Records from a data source
———

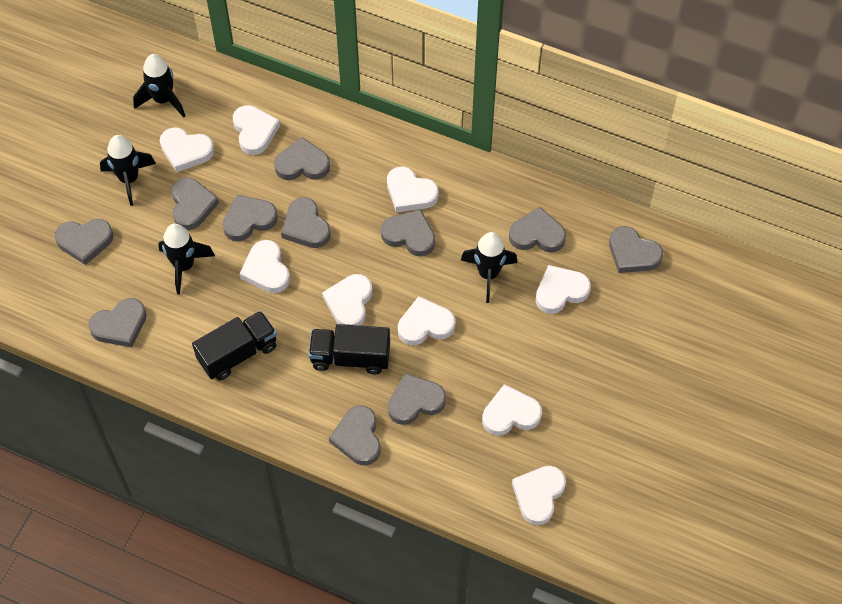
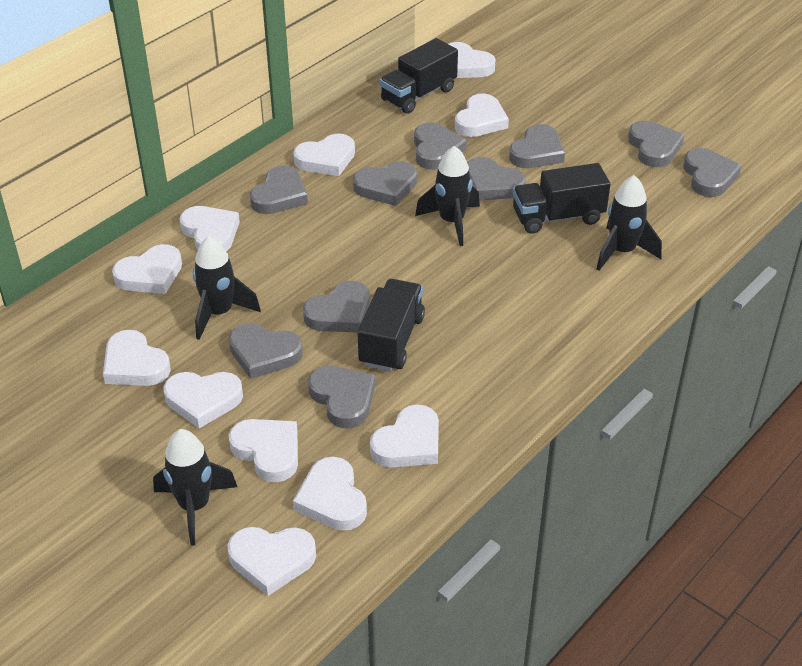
black truck: 2 -> 3
grey heart: 11 -> 10
white heart: 9 -> 11

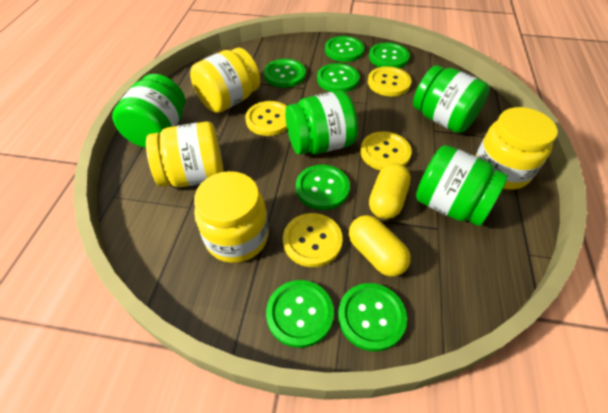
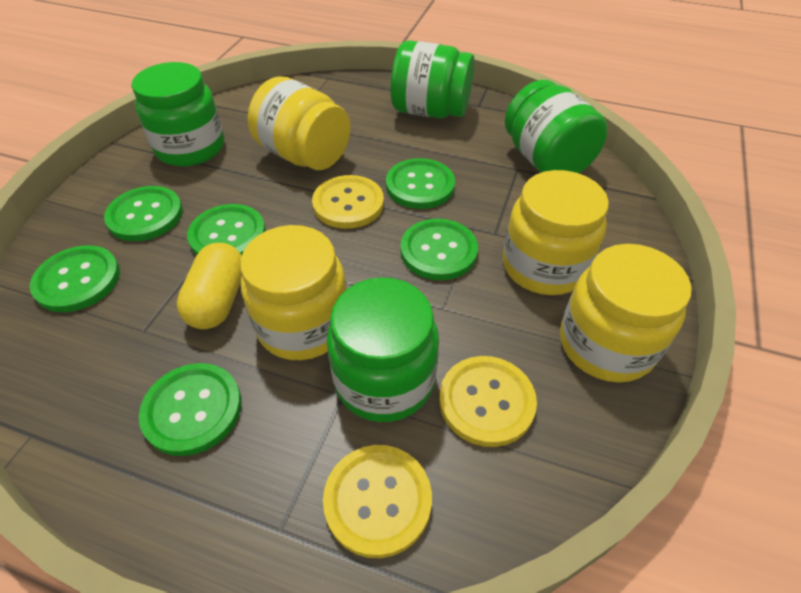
green button: 7 -> 6
yellow button: 4 -> 3
yellow capsule: 2 -> 1

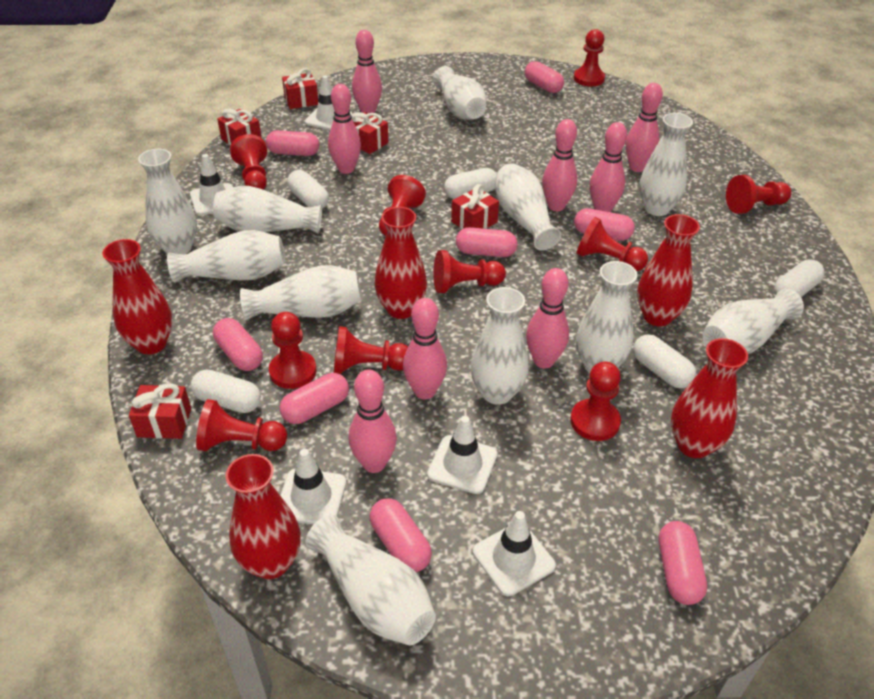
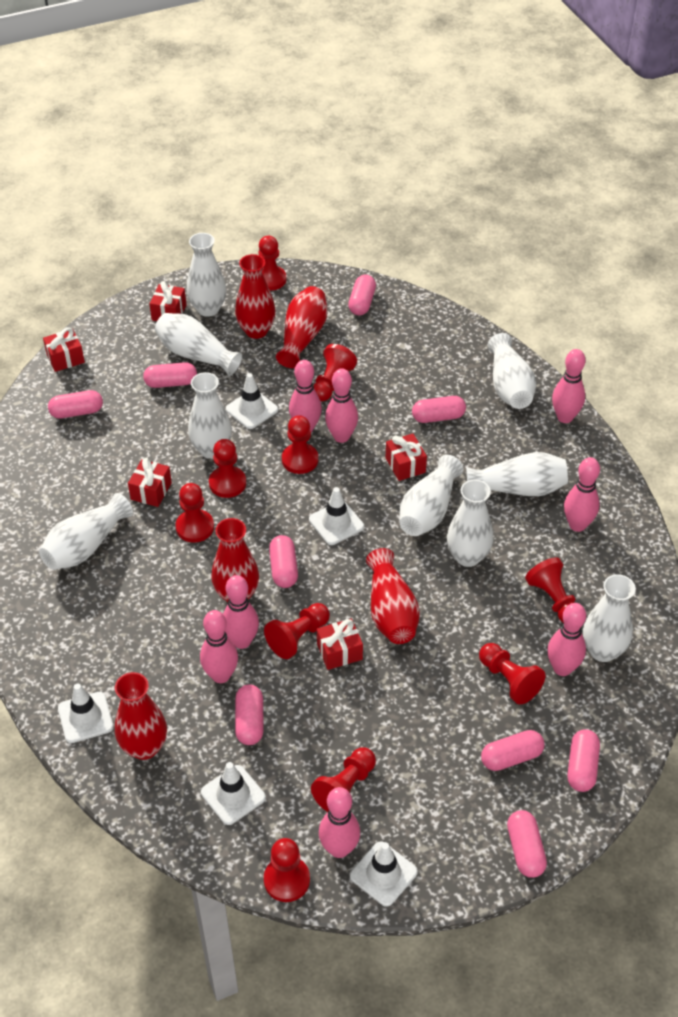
pink capsule: 8 -> 9
white capsule: 5 -> 0
white vase: 11 -> 9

———

What is expected -> Return only the number of lines in the data that contain "capsule".

Answer to this problem -> 3